## WHAT TO PRODUCE
In the lines below, look for "minus". Copy each line where it appears.

## Change detection data
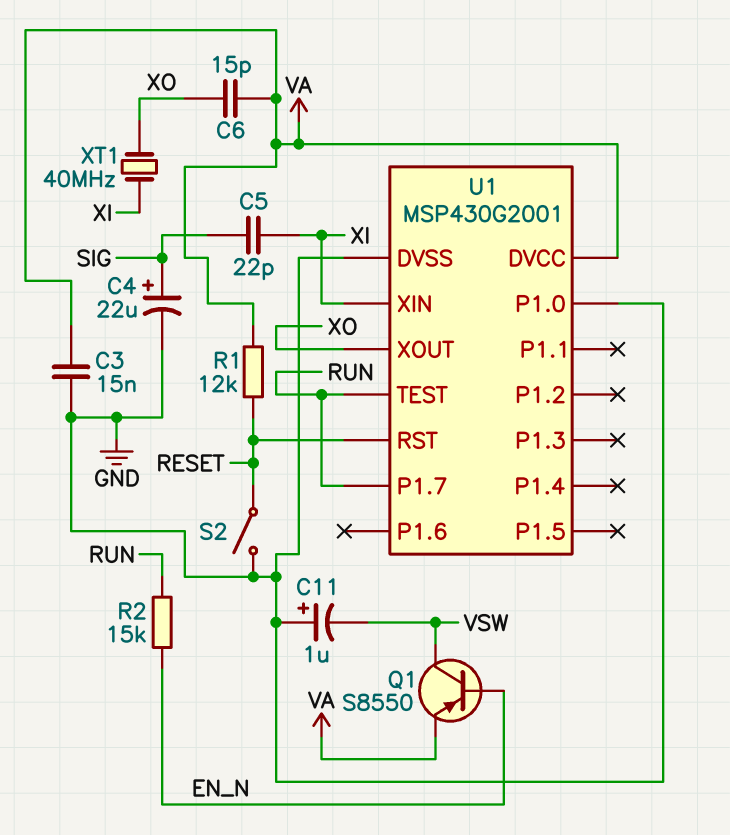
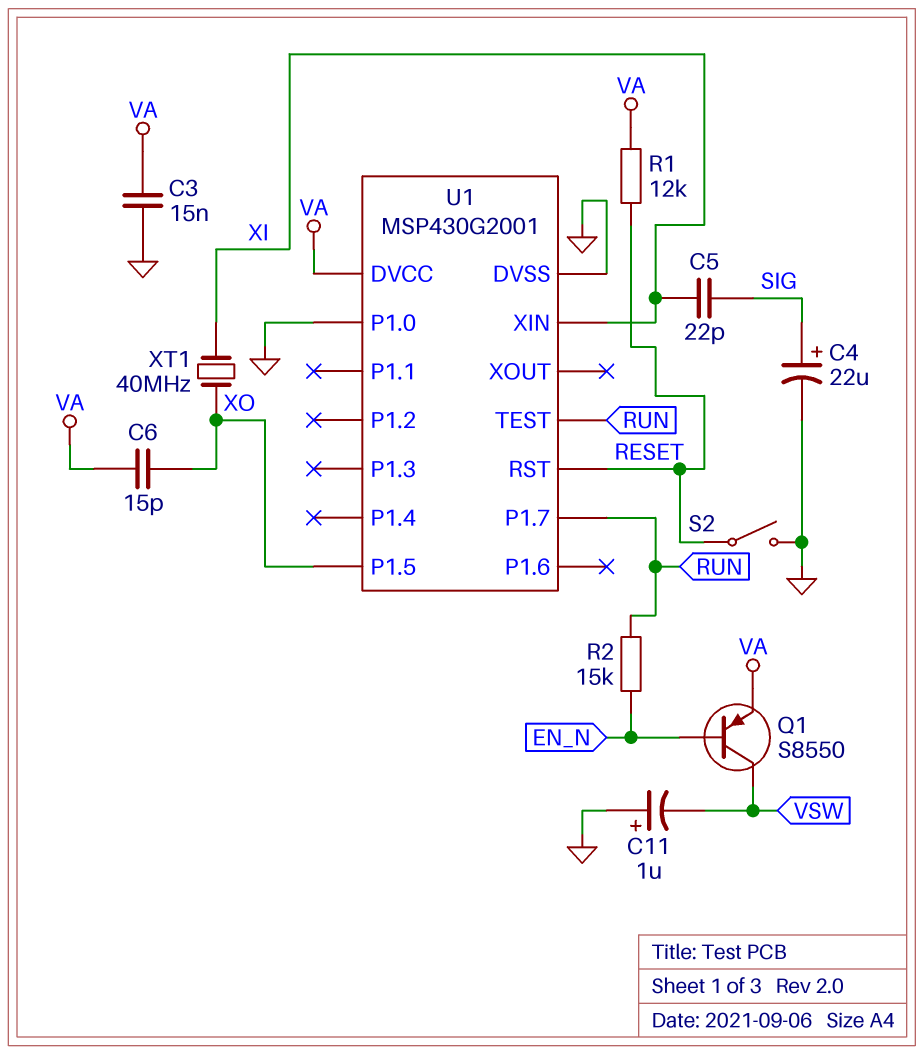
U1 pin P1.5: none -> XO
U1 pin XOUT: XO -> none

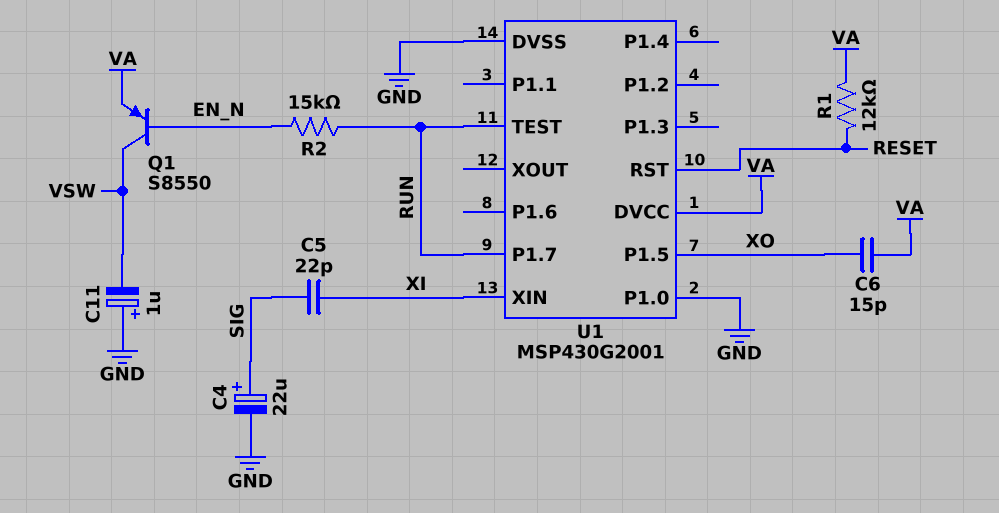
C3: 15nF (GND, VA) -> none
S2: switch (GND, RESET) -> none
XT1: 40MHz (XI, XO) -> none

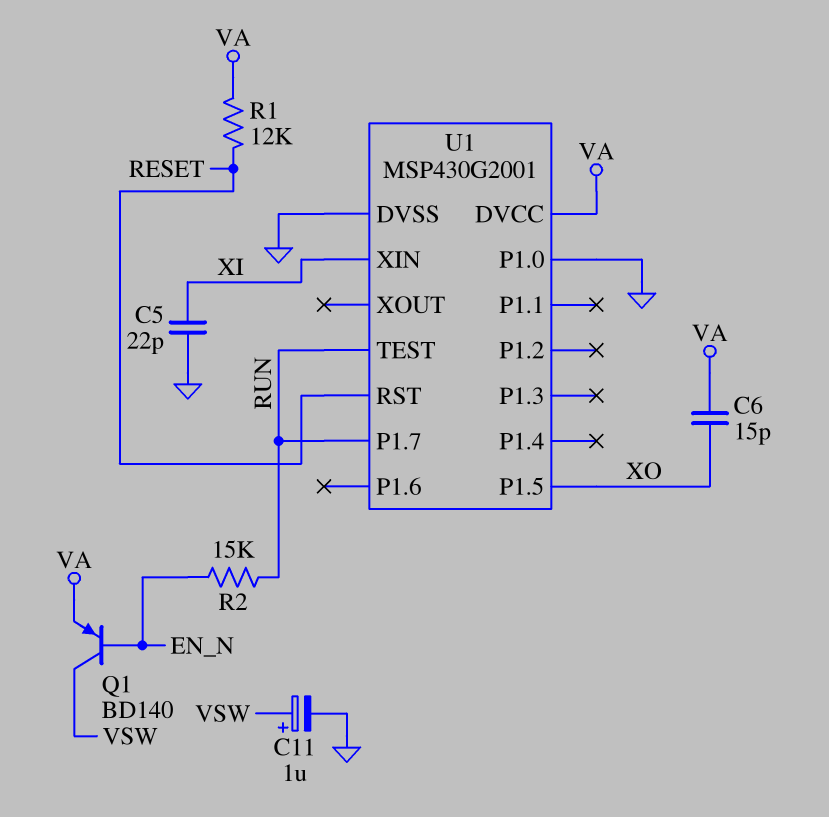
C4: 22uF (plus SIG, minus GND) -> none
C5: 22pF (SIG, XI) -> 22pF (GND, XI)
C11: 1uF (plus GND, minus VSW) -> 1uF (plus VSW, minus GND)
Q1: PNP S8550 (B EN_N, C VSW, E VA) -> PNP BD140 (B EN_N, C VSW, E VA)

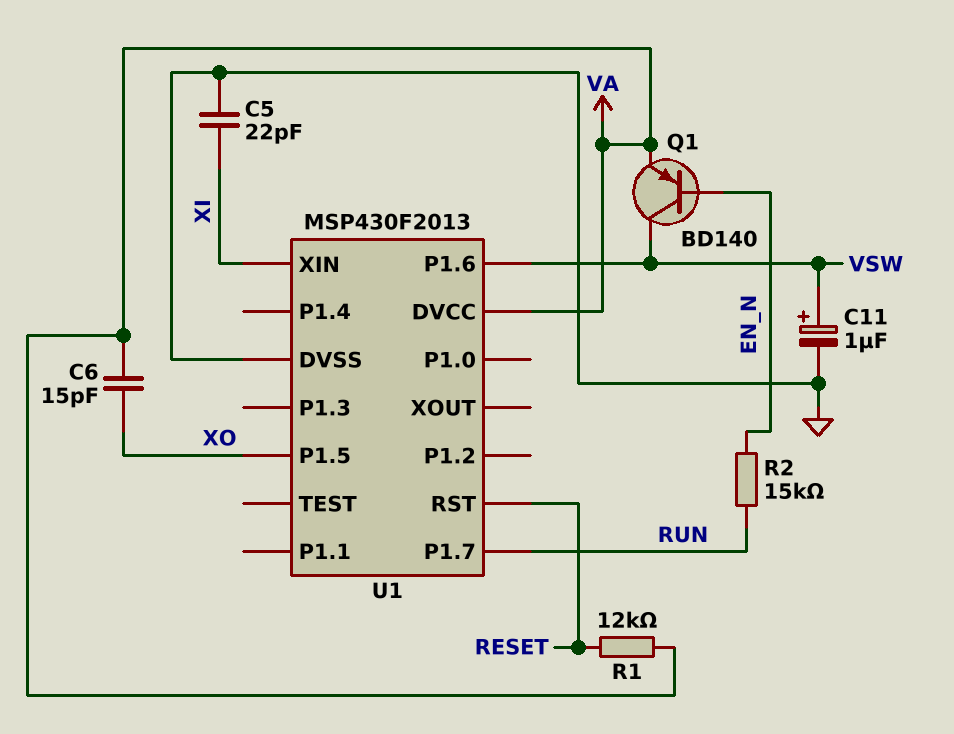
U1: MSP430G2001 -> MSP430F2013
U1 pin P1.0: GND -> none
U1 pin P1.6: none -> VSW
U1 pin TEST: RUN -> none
...
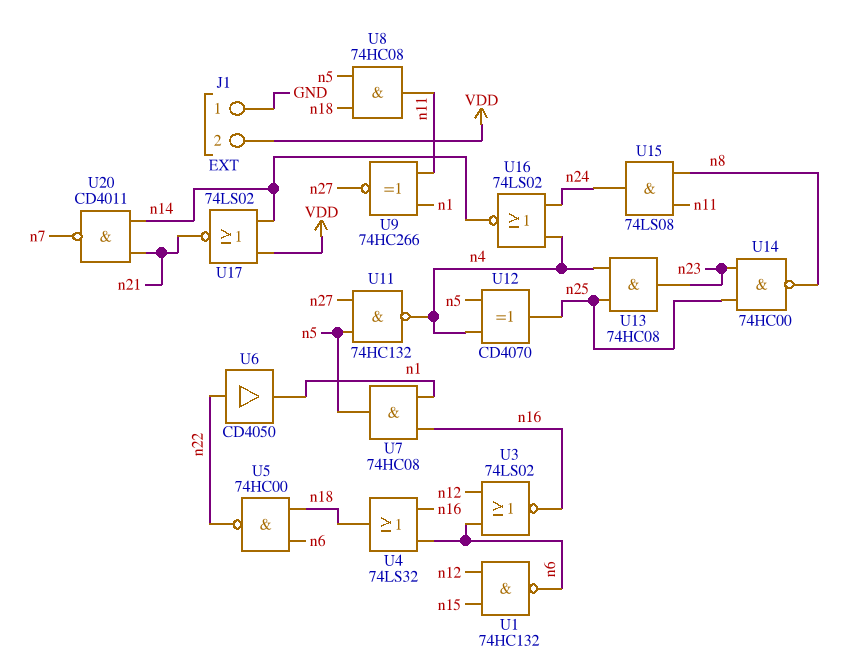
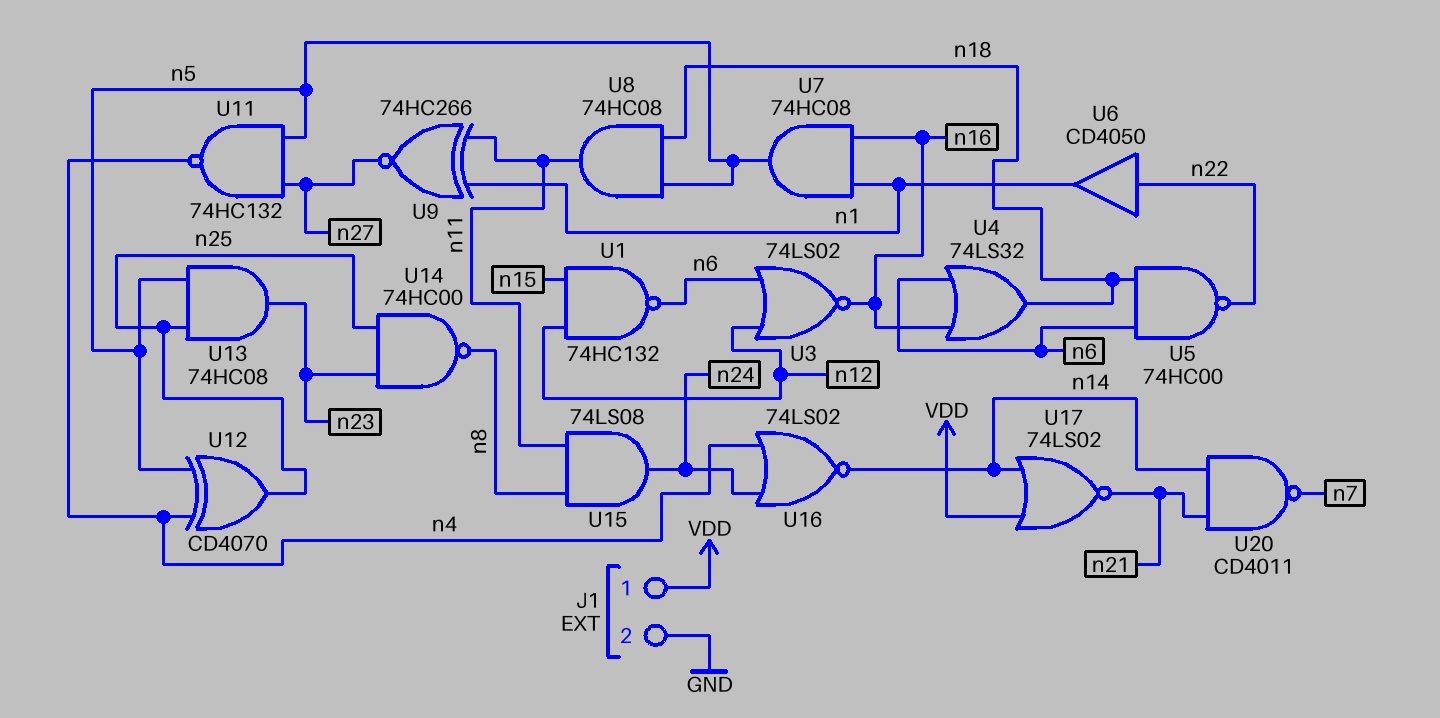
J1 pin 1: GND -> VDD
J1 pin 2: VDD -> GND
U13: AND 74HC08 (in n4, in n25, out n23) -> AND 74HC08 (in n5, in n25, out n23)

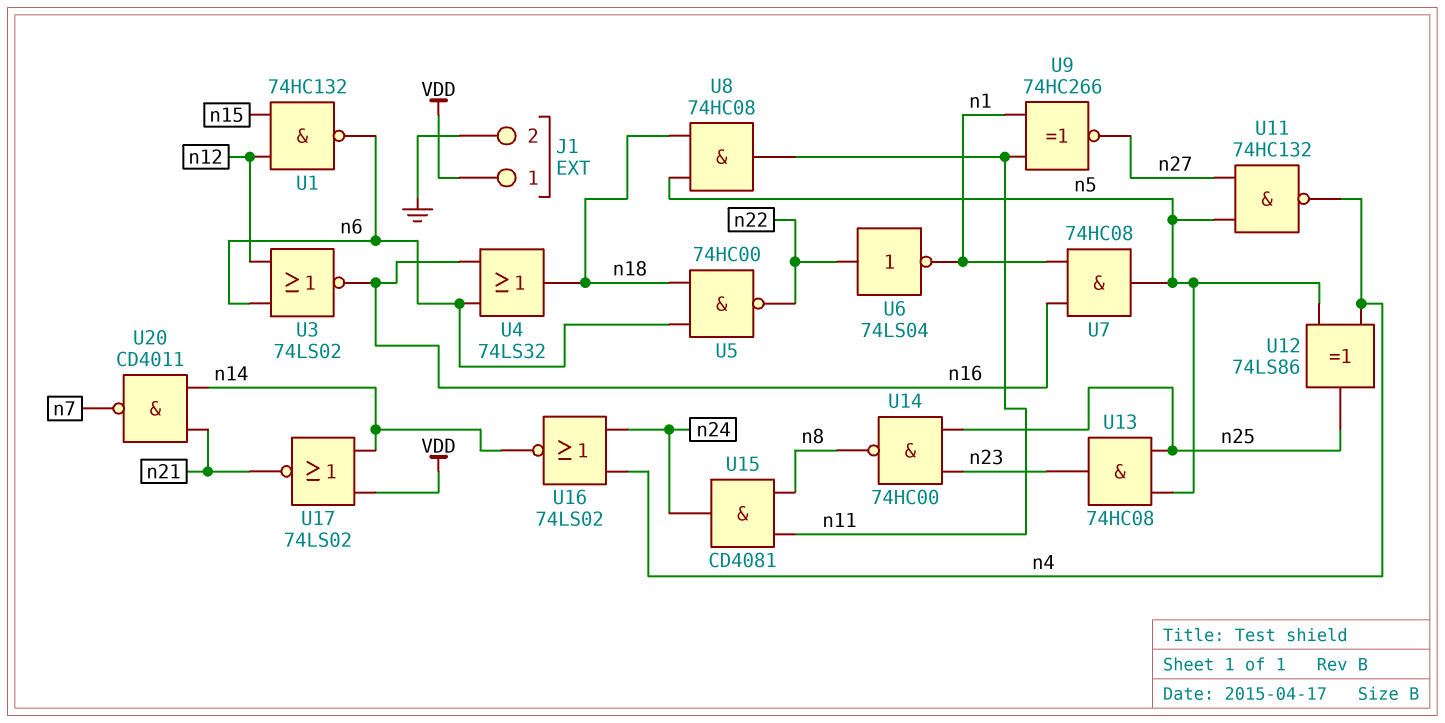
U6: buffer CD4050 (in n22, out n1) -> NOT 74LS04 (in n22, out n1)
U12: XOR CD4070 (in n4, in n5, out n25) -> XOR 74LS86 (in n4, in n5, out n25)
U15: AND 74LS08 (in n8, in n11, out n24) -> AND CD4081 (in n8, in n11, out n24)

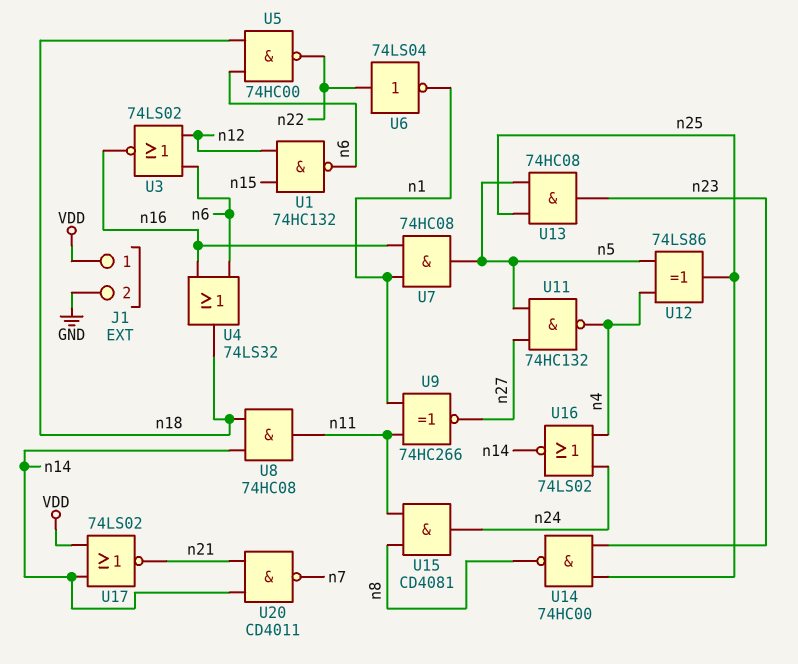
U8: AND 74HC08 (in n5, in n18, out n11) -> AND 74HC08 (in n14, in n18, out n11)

## SOLUTION TO THIS EXERCISE
C4: 22uF (plus SIG, minus GND) -> none
C11: 1uF (plus GND, minus VSW) -> 1uF (plus VSW, minus GND)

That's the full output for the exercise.